▸ Prompt
Images excluded, return every record exactly as it reads.

▸ Provided records
***

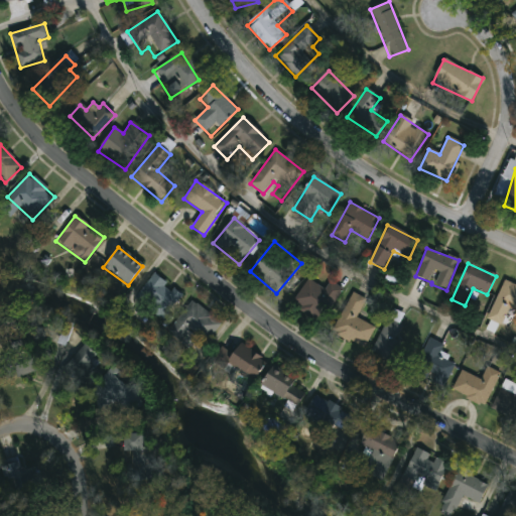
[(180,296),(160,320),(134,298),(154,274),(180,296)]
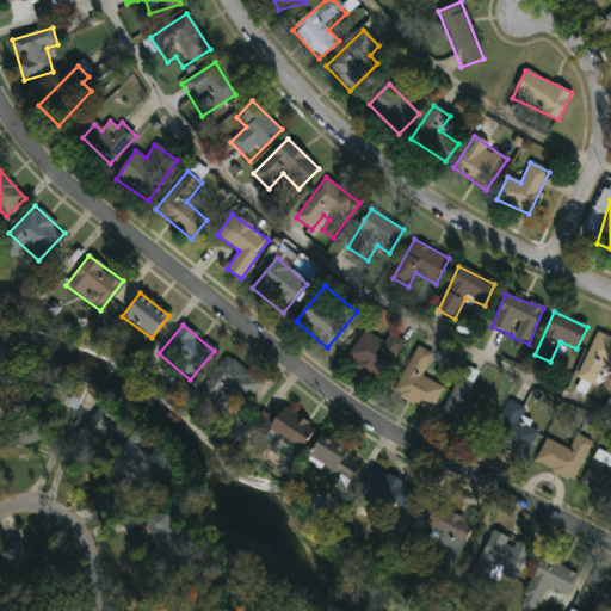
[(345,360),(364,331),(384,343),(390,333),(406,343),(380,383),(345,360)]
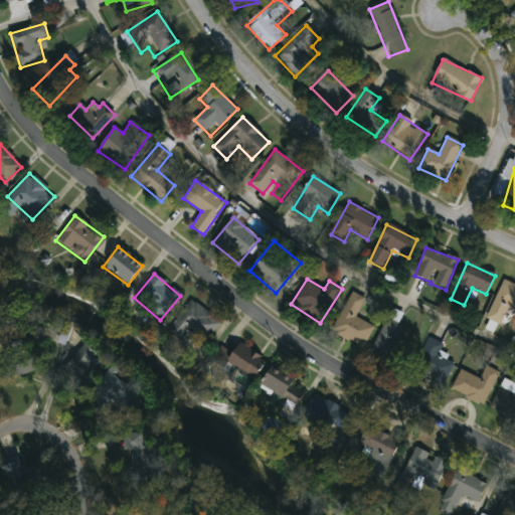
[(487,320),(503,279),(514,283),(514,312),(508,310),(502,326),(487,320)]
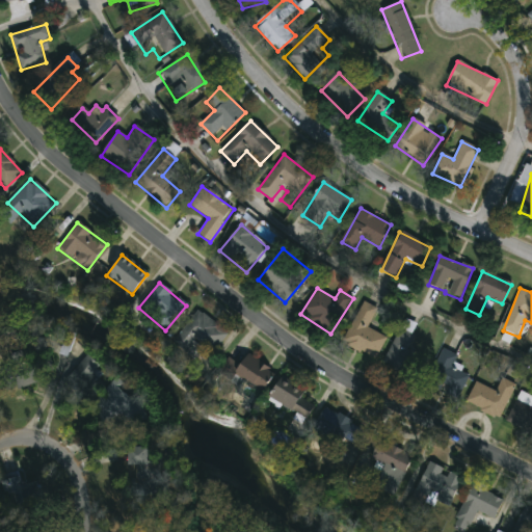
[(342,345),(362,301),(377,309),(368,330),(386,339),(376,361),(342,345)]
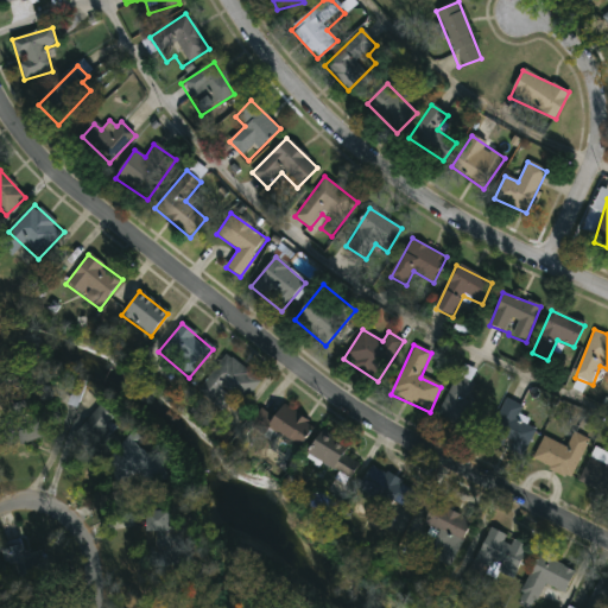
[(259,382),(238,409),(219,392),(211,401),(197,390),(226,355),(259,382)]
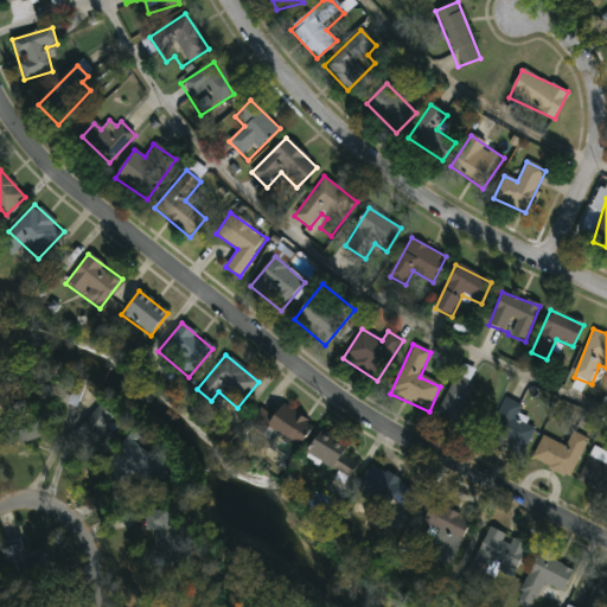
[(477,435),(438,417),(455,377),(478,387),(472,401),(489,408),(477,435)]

***

▸ Result
[(180,296),(160,320),(134,298),(154,274),(180,296)]
[(345,360),(364,331),(384,343),(390,333),(406,343),(380,383),(345,360)]
[(487,320),(503,279),(514,283),(514,312),(508,310),(502,326),(487,320)]
[(342,345),(362,301),(377,309),(368,330),(386,339),(376,361),(342,345)]
[(259,382),(238,409),(219,392),(211,401),(197,390),(226,355),(259,382)]
[(477,435),(438,417),(455,377),(478,387),(472,401),(489,408),(477,435)]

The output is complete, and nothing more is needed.